→ **Task statement**: Using the listing beneath this task, count the lines with the word "green" and write only the result.

→ **Material provided**:
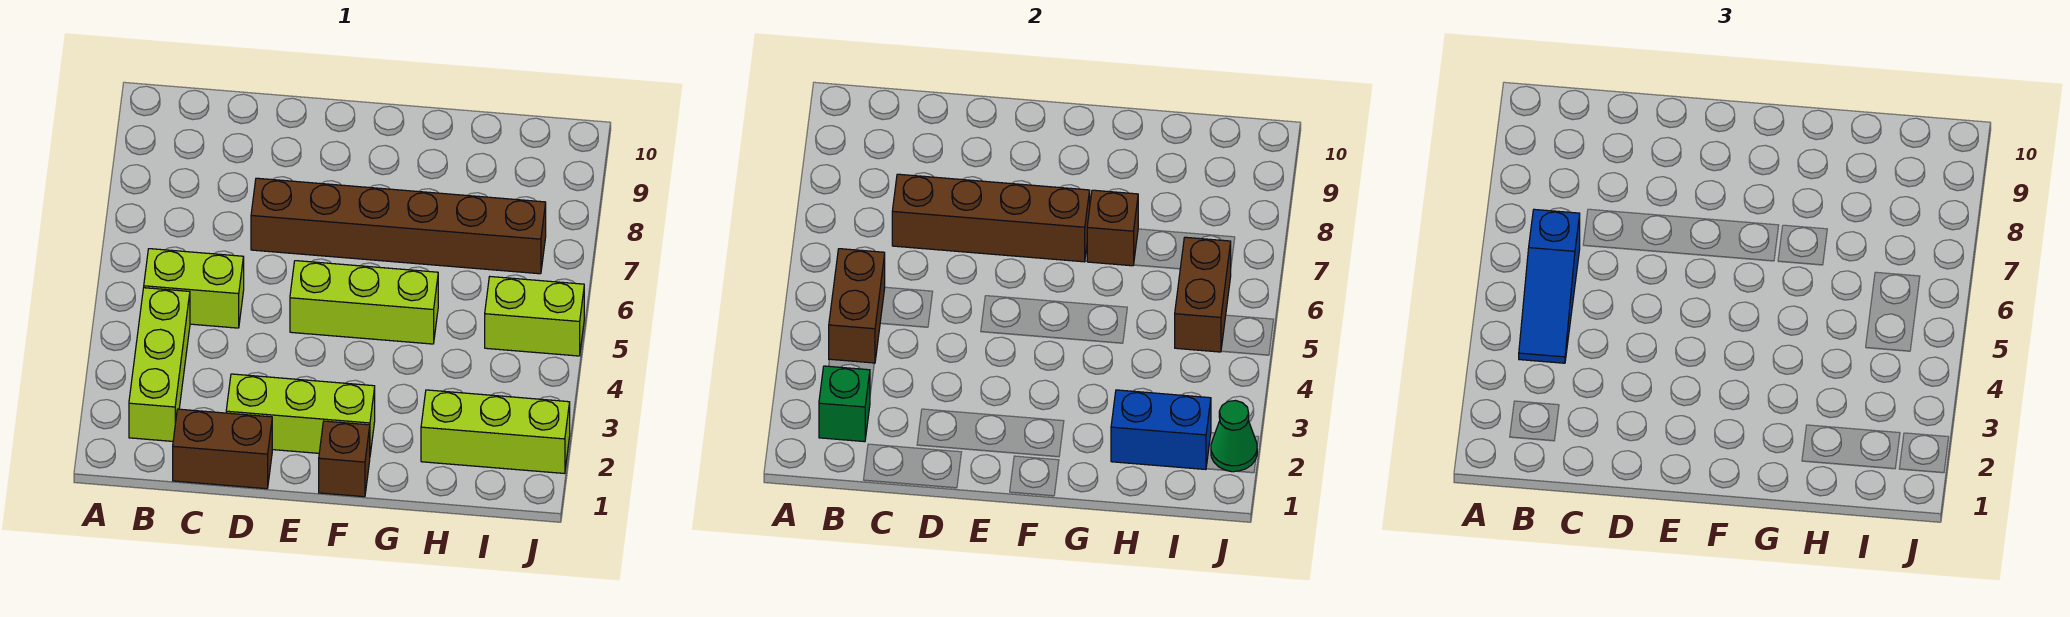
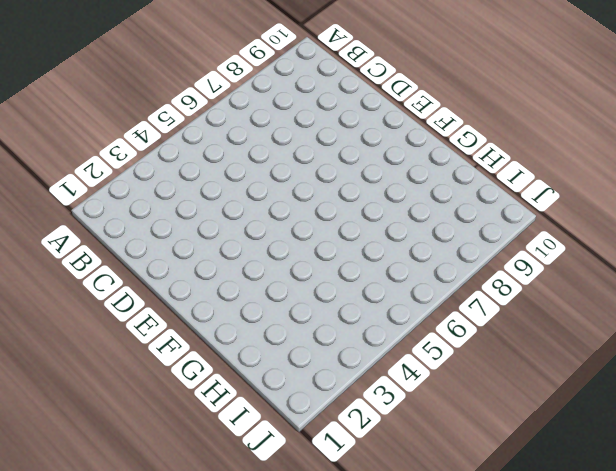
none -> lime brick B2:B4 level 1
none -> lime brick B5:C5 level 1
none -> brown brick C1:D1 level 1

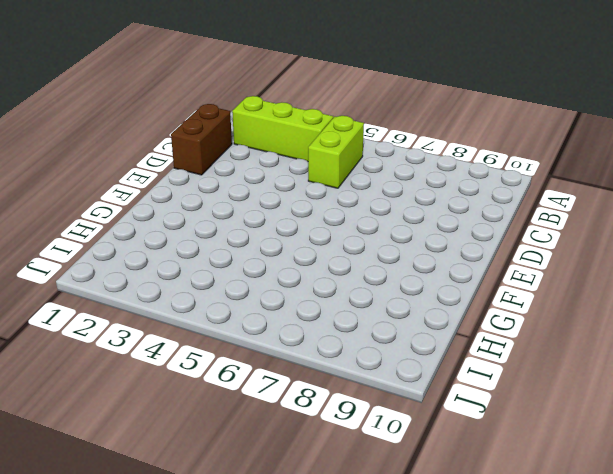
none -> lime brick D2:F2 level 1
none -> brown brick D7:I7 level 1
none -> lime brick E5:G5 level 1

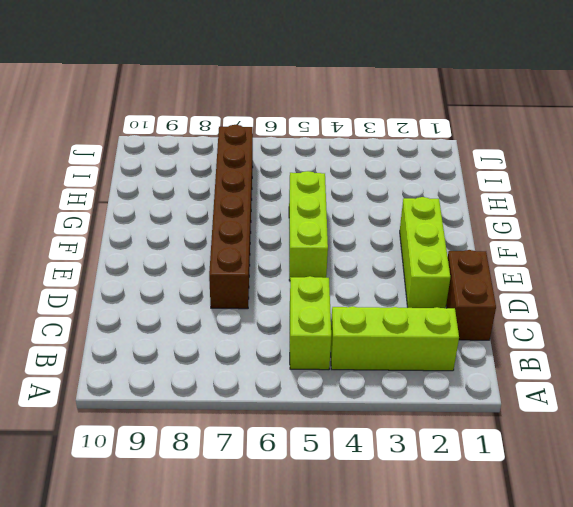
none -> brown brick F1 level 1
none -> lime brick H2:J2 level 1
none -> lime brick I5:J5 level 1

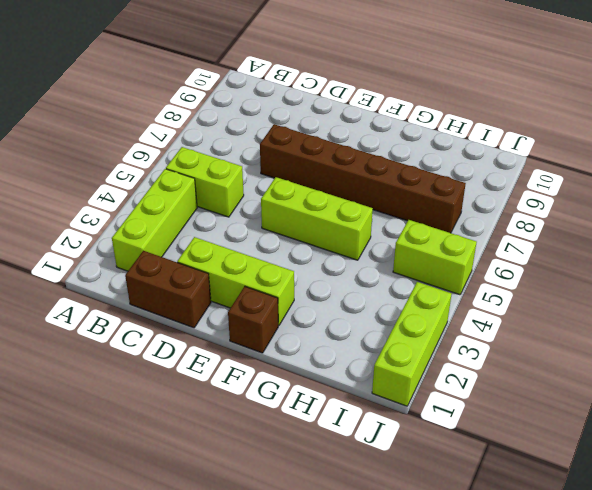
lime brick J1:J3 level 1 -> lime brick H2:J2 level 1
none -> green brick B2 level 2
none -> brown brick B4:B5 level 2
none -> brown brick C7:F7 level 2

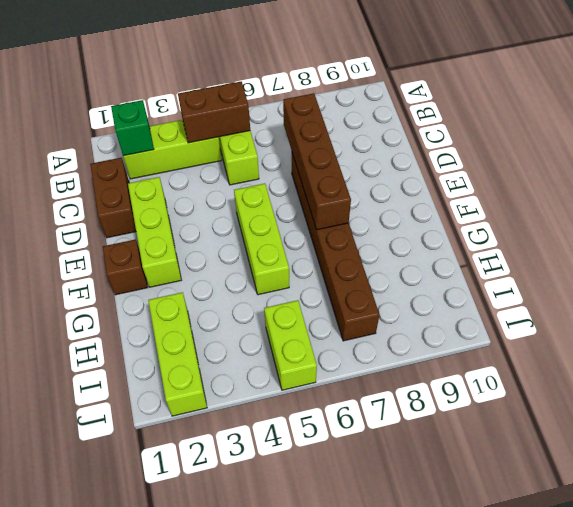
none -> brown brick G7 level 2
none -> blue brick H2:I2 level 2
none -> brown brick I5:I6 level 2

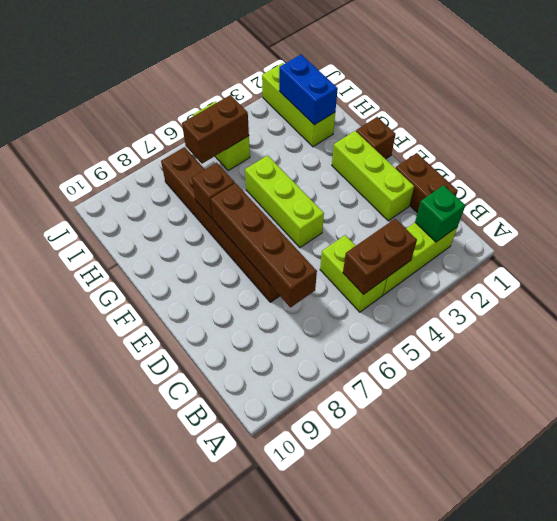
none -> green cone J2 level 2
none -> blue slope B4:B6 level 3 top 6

→ **Written response**: 2